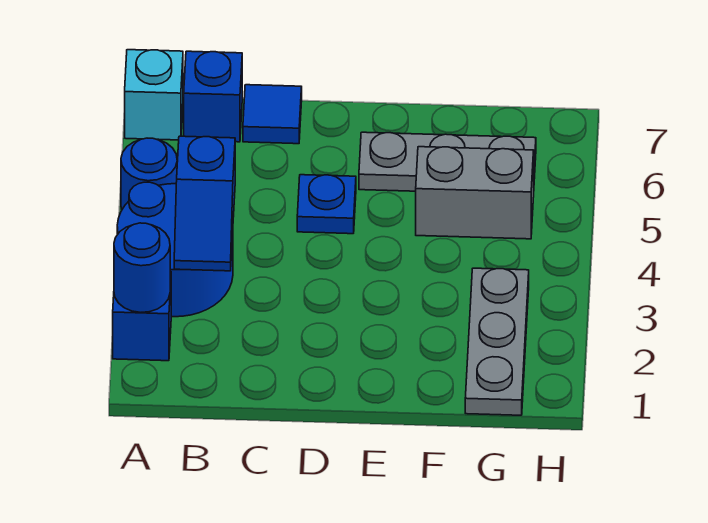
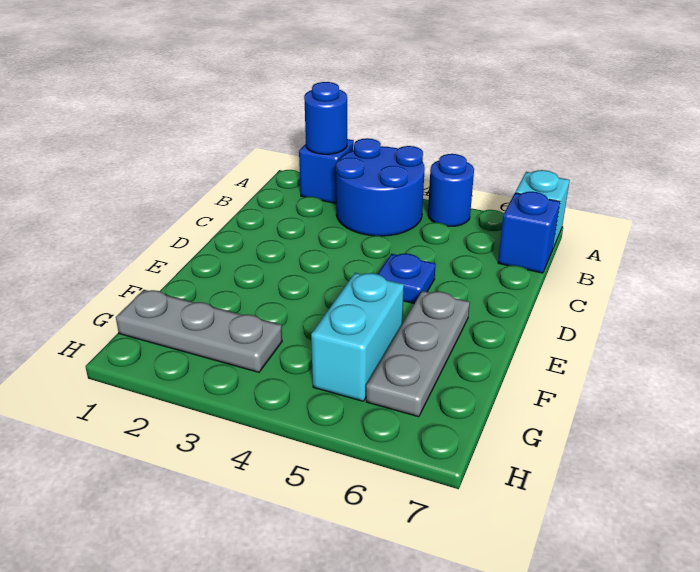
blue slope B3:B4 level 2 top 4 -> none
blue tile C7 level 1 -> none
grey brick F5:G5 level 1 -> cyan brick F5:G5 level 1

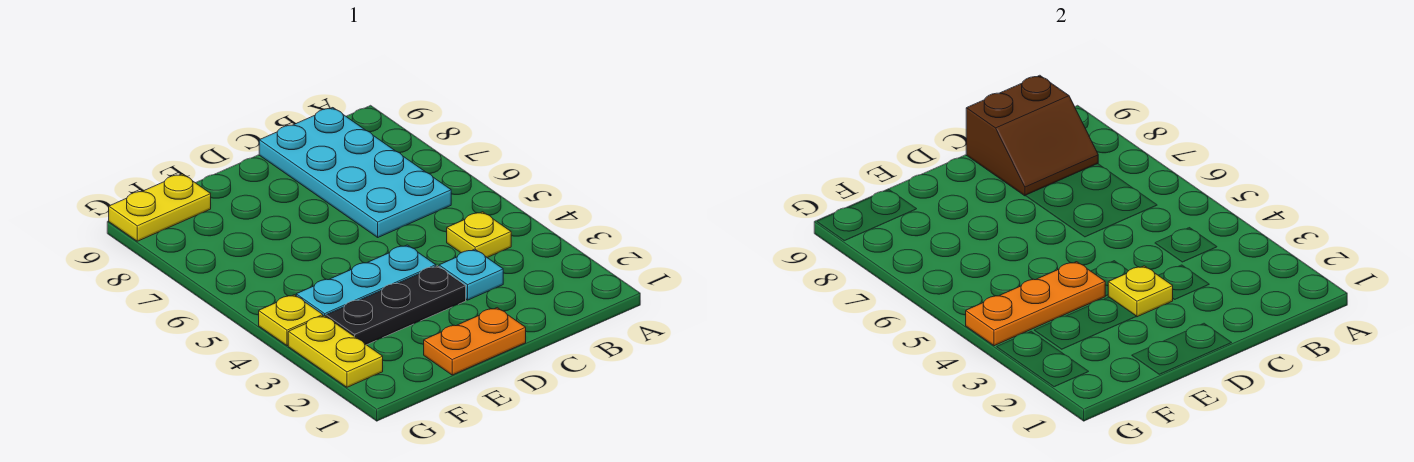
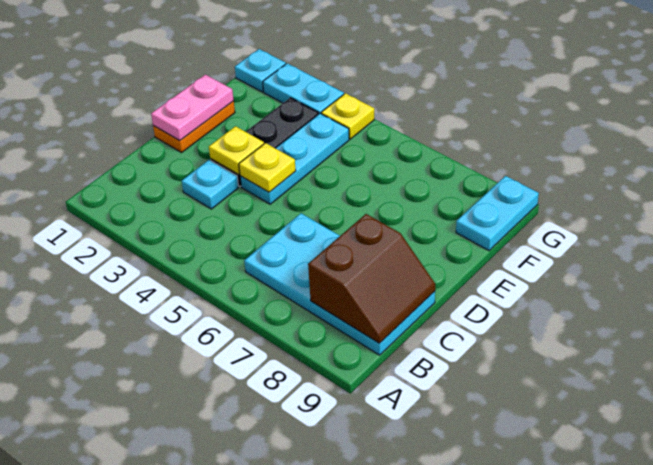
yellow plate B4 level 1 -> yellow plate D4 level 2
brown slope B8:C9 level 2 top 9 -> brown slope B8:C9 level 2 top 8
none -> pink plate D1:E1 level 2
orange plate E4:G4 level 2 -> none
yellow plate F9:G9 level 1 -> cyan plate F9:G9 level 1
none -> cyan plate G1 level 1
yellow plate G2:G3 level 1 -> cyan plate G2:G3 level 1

## YOUR GOAL:
Gather all lines from the listing above in which "cyan" occurs.

## RESPONSE AREA:
grey brick F5:G5 level 1 -> cyan brick F5:G5 level 1
yellow plate F9:G9 level 1 -> cyan plate F9:G9 level 1
none -> cyan plate G1 level 1
yellow plate G2:G3 level 1 -> cyan plate G2:G3 level 1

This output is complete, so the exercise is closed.